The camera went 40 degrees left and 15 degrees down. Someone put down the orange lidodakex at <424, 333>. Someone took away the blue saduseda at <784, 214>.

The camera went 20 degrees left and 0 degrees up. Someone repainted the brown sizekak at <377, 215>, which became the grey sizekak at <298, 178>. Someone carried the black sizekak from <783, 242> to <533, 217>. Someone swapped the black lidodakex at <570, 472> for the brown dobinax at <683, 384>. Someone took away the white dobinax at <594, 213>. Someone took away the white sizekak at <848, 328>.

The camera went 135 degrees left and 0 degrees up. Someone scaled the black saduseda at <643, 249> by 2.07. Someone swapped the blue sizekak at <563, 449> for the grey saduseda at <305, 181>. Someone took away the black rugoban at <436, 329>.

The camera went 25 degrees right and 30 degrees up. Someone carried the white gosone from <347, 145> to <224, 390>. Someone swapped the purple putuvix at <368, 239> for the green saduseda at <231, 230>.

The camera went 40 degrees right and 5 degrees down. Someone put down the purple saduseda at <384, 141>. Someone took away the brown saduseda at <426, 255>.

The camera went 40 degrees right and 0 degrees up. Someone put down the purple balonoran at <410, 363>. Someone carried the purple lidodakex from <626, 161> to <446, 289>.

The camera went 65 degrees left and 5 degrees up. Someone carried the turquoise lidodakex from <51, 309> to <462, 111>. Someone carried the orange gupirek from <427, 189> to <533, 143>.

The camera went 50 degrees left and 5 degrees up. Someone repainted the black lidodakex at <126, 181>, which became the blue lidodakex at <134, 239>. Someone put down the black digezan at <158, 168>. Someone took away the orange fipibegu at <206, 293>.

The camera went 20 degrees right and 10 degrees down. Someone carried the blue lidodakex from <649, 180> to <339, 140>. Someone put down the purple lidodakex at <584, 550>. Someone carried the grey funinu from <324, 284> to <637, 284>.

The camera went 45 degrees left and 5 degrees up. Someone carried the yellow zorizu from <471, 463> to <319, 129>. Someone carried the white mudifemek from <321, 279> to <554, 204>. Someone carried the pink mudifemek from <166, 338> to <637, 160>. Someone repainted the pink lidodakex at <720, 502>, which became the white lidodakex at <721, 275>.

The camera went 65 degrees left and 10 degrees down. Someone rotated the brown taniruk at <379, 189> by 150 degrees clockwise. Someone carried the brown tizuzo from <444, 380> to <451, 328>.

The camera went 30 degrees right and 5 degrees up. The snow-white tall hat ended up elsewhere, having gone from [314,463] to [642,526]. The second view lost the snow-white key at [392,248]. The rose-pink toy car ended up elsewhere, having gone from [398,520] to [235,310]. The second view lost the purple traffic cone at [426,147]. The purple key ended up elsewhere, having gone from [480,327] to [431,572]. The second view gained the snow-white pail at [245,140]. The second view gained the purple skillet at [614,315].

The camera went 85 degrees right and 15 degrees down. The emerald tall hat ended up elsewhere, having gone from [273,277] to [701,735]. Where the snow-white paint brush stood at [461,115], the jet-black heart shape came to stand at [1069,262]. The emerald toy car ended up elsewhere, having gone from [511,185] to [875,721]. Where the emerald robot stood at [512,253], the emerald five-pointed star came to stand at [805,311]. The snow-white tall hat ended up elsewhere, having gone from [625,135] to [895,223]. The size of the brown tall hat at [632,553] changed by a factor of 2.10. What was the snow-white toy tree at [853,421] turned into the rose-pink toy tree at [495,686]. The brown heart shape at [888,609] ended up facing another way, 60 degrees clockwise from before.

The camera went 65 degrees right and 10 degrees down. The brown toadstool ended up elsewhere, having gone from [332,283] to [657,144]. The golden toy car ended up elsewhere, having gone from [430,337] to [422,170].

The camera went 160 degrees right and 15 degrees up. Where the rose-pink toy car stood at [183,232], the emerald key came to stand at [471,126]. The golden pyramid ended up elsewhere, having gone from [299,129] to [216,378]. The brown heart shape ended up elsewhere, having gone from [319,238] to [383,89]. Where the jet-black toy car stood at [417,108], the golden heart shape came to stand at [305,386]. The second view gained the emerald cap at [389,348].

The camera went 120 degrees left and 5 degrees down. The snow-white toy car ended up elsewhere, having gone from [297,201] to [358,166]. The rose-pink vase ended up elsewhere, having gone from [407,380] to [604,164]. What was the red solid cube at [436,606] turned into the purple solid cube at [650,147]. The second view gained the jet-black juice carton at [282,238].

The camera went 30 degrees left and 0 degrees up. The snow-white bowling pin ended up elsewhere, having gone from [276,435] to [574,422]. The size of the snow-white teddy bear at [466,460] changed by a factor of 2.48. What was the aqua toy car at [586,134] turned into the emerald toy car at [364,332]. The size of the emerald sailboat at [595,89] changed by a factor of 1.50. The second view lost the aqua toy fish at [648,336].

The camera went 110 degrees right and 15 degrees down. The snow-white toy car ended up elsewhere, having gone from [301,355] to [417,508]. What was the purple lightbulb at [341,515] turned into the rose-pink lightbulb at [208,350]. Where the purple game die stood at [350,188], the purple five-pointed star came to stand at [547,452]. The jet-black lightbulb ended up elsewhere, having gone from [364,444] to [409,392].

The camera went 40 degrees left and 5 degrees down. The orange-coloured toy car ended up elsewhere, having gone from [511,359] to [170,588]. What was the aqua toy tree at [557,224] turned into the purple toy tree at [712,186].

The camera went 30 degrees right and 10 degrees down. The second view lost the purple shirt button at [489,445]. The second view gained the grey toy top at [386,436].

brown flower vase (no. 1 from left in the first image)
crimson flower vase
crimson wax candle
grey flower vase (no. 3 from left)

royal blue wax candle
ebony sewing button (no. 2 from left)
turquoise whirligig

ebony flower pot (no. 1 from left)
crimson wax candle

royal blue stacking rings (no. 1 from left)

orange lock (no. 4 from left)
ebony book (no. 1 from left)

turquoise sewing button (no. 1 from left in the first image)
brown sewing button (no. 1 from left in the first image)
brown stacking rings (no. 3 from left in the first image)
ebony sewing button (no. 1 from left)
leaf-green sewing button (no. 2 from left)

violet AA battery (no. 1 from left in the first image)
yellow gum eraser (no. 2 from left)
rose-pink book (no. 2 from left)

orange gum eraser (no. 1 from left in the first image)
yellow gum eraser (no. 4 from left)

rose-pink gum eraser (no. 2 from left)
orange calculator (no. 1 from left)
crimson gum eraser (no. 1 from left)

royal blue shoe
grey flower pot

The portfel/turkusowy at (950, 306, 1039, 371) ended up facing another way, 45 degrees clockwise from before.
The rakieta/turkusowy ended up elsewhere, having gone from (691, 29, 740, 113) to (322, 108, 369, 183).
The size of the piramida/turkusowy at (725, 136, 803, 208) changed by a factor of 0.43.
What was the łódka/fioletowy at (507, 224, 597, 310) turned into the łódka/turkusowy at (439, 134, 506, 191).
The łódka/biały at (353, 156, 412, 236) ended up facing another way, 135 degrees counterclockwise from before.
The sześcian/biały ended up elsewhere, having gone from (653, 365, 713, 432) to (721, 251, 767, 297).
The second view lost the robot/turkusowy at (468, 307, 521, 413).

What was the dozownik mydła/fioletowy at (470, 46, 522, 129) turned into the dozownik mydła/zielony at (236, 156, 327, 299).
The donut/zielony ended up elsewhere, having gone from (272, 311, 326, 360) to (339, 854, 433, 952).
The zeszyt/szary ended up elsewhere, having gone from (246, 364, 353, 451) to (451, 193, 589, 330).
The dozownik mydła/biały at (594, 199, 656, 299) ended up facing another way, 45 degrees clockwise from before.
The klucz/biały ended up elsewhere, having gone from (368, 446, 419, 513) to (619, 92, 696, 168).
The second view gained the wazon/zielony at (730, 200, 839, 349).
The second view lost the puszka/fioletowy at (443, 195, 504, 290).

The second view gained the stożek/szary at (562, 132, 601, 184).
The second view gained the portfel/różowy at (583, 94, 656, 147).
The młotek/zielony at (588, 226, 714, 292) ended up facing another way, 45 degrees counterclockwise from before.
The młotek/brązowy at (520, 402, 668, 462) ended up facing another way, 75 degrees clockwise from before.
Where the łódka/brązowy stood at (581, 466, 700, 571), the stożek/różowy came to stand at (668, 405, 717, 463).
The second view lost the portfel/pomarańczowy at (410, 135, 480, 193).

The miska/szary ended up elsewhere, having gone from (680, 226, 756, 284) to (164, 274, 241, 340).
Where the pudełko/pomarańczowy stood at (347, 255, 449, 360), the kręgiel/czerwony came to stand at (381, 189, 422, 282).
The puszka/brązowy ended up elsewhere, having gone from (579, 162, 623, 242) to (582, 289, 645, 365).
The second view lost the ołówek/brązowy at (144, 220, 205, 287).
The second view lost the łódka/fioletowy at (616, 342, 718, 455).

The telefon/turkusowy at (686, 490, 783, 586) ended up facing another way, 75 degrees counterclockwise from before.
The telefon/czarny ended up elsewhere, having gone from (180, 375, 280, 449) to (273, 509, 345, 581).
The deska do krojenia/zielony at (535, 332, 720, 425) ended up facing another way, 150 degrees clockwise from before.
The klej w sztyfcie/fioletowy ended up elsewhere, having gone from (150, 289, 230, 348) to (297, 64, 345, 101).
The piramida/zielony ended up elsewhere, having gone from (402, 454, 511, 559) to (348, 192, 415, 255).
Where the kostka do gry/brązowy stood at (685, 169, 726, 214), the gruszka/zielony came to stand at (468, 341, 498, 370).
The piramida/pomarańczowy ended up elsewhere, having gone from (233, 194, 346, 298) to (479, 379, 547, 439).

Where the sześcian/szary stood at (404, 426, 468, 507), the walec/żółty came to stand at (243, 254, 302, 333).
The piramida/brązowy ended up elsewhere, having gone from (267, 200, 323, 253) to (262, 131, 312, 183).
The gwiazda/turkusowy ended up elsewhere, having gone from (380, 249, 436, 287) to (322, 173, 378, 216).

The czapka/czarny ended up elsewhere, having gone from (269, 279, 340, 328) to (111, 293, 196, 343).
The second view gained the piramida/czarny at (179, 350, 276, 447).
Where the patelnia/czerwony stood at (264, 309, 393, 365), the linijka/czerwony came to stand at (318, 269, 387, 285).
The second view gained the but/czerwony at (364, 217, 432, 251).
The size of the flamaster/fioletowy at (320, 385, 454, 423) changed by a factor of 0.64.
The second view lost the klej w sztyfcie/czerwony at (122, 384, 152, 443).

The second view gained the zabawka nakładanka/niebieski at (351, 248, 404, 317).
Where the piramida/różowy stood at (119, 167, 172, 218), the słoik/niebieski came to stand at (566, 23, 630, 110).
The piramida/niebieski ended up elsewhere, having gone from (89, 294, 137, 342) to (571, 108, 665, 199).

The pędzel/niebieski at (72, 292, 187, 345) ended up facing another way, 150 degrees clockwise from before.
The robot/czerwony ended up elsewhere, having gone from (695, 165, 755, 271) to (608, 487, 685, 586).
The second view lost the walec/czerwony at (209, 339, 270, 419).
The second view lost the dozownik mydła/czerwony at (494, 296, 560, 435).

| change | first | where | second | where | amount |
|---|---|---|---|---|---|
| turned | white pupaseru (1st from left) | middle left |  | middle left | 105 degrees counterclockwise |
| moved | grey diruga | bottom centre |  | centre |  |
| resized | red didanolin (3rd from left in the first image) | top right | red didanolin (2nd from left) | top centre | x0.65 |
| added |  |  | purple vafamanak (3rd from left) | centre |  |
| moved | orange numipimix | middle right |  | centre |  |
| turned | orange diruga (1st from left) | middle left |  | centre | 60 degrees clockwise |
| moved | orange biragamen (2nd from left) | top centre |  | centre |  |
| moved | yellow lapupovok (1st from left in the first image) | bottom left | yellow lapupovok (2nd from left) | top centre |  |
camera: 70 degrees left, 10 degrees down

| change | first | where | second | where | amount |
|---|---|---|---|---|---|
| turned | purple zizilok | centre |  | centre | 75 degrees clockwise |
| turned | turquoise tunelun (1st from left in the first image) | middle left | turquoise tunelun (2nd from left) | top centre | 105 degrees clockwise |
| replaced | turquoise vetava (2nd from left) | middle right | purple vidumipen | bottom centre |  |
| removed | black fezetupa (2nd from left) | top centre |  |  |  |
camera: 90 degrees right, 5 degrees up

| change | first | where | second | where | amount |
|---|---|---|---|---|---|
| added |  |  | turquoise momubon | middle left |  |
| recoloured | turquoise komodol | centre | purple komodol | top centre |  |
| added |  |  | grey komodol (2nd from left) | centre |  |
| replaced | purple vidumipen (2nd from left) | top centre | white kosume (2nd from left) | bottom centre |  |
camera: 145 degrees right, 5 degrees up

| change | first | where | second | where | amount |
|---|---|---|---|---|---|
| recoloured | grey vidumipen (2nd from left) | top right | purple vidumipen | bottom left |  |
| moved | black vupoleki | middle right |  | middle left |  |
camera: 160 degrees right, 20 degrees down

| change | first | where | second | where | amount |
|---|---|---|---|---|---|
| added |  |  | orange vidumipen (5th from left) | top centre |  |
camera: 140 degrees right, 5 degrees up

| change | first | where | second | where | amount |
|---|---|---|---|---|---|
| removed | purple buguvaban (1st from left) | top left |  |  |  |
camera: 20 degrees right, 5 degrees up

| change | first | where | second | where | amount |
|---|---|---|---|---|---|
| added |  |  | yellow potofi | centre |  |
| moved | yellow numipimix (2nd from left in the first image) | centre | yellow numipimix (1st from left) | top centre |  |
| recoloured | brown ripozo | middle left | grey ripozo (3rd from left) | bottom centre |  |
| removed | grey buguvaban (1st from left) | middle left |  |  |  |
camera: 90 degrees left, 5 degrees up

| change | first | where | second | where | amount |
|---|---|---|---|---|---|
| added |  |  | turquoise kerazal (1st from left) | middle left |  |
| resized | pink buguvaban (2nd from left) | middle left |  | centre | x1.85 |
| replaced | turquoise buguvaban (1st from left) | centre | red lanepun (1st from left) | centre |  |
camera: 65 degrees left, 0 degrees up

──────────────────────────────

* **Work instructions**: A bare number is expected: how many lines above contain the word "diruga"?

* **Response for this exercise**: 2